**Brief:** Any picture among the records should be left out, please; retype the rest exactly.

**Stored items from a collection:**
· · · ·

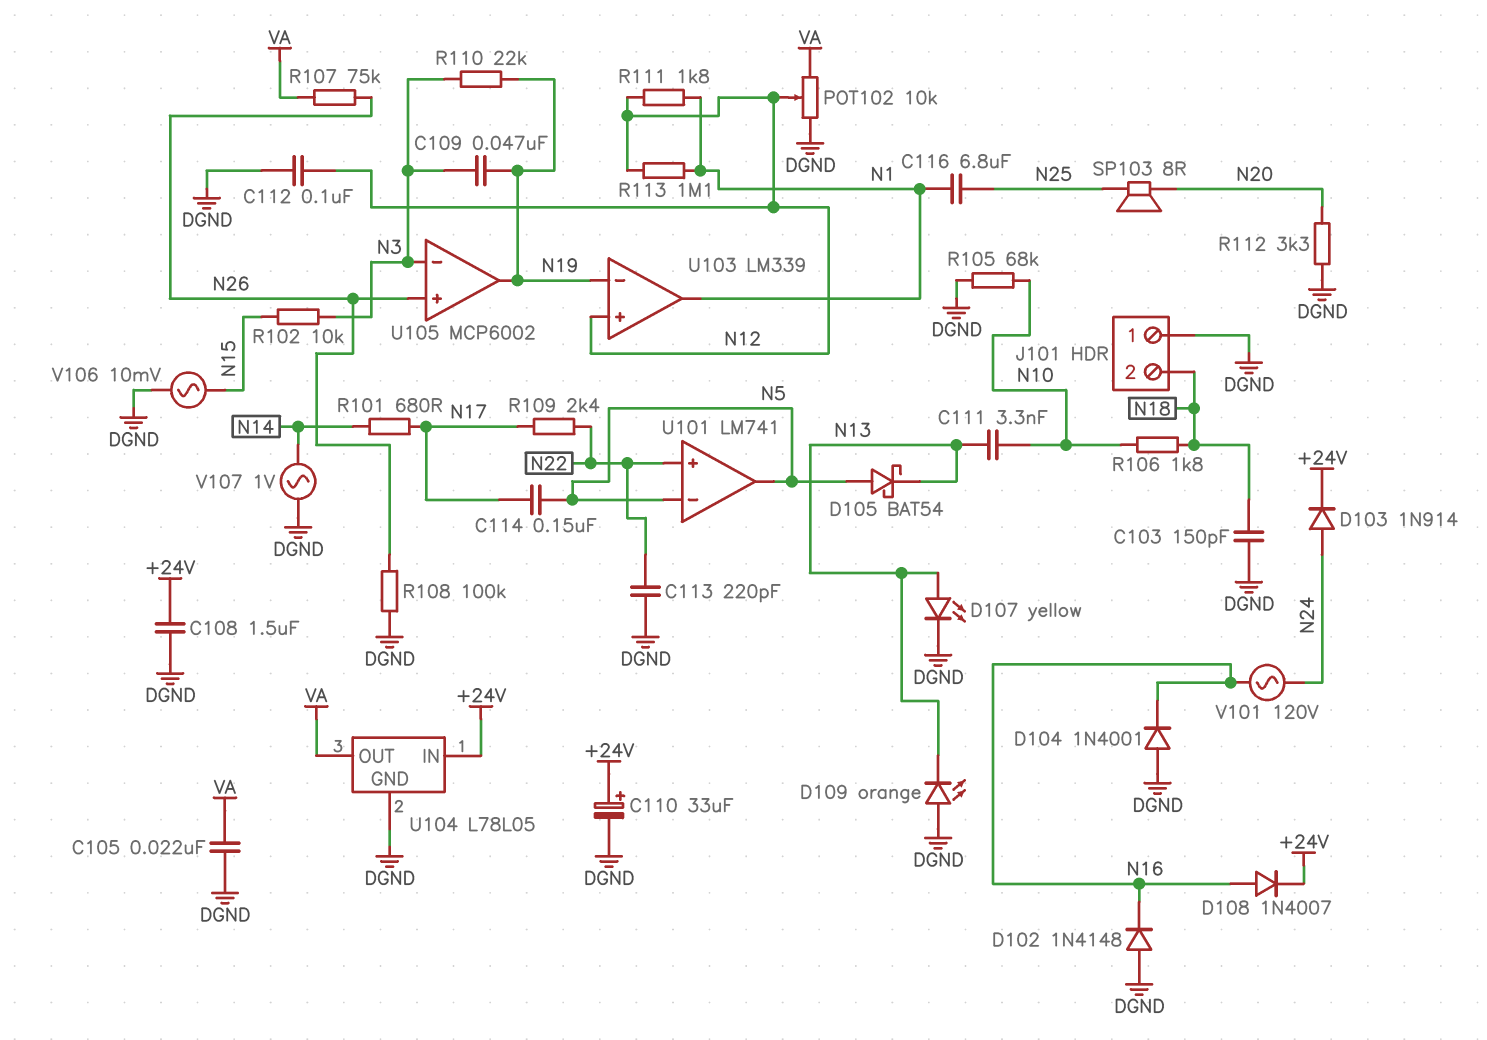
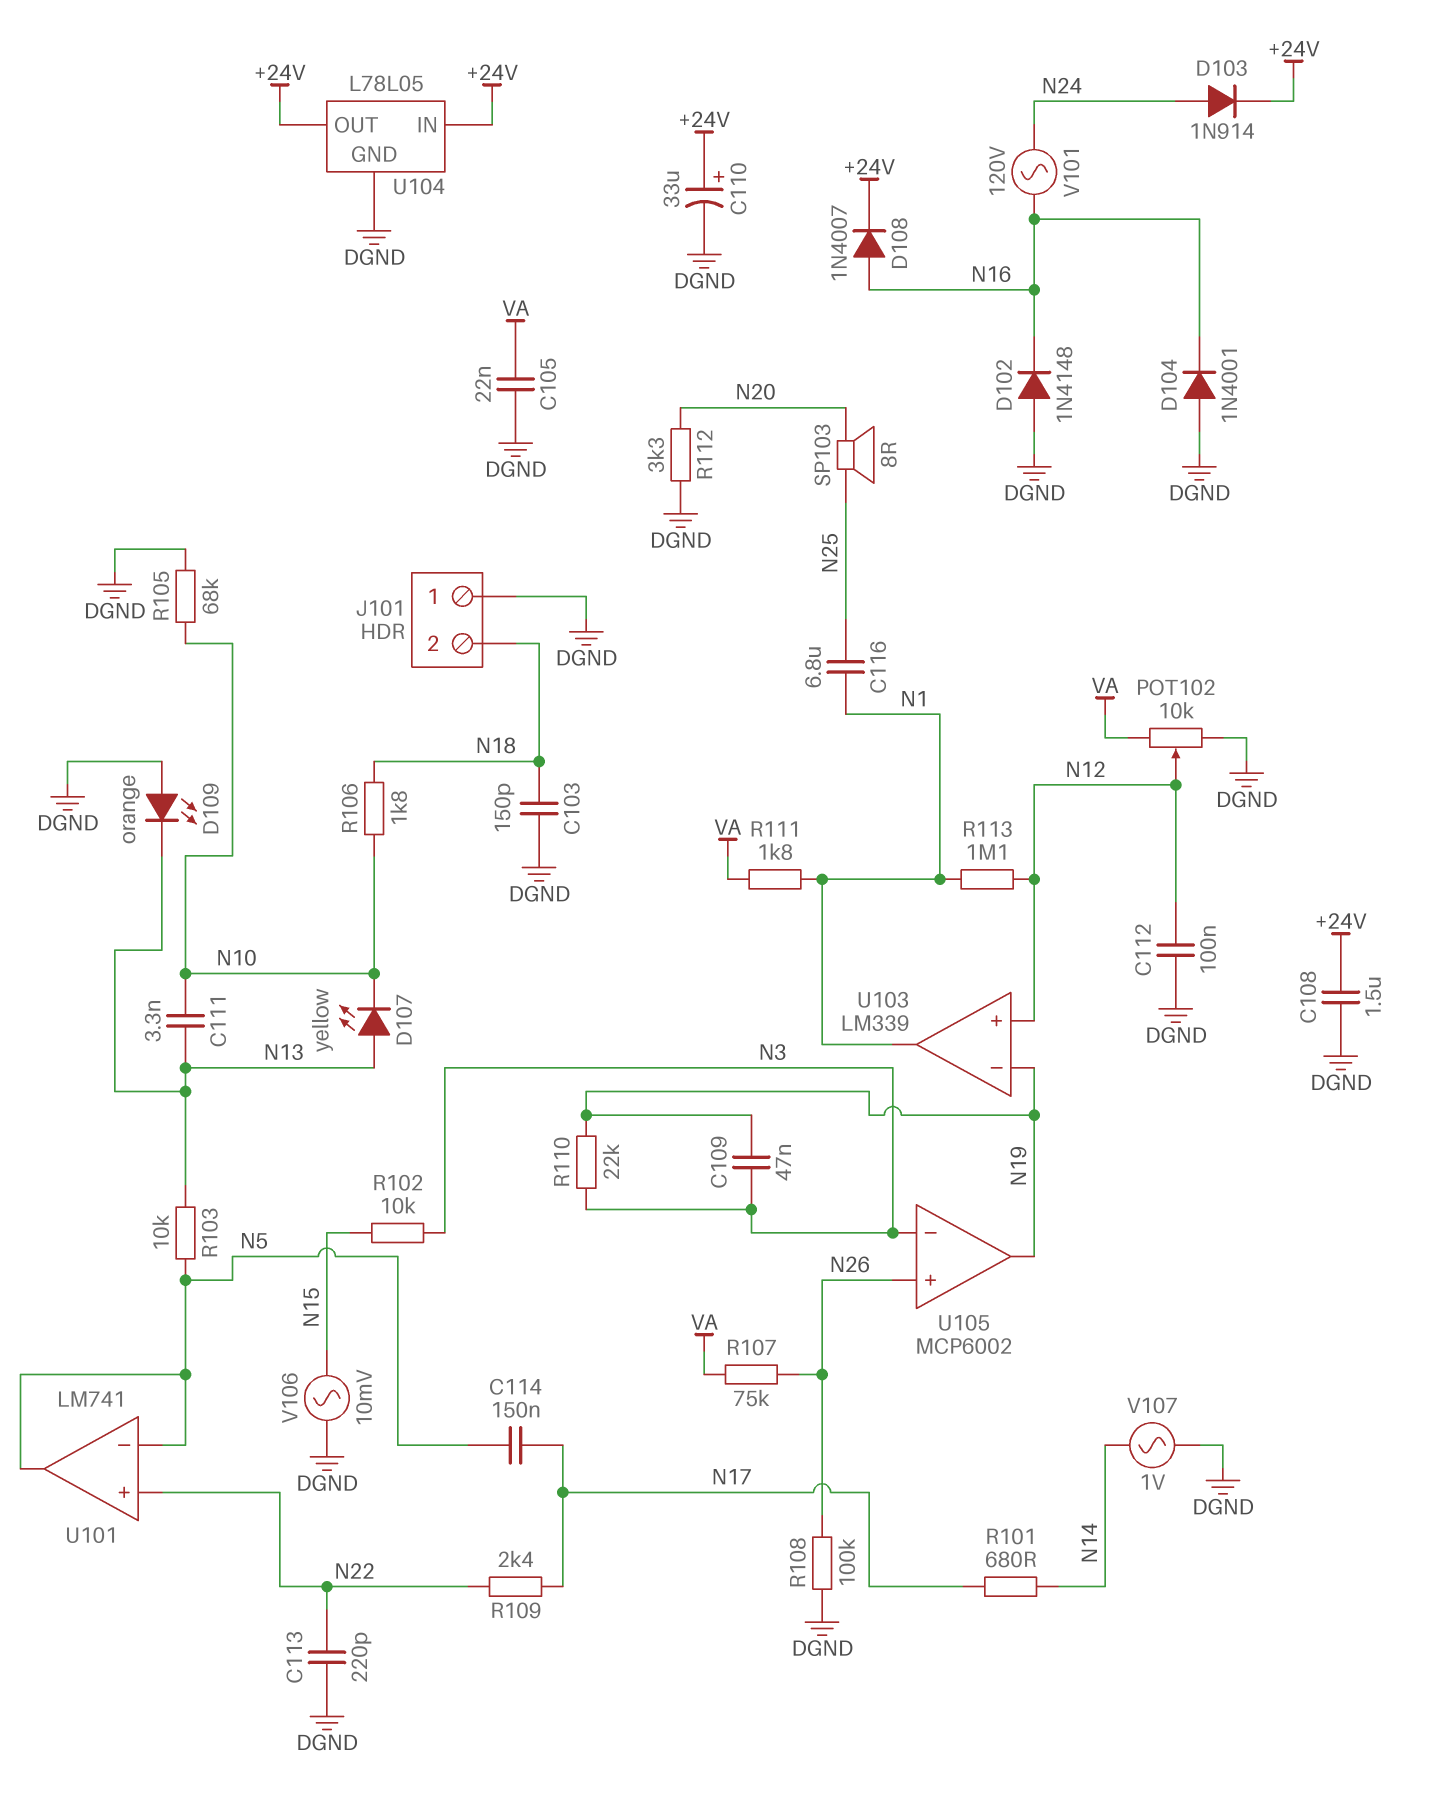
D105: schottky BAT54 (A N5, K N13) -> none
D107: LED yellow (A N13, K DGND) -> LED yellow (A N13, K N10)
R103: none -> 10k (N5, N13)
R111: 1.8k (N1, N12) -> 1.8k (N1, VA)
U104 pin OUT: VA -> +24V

· · · ·

**Answer to the problem:**
D105: schottky BAT54 (A N5, K N13) -> none
D107: LED yellow (A N13, K DGND) -> LED yellow (A N13, K N10)
R103: none -> 10k (N5, N13)
R111: 1.8k (N1, N12) -> 1.8k (N1, VA)
U104 pin OUT: VA -> +24V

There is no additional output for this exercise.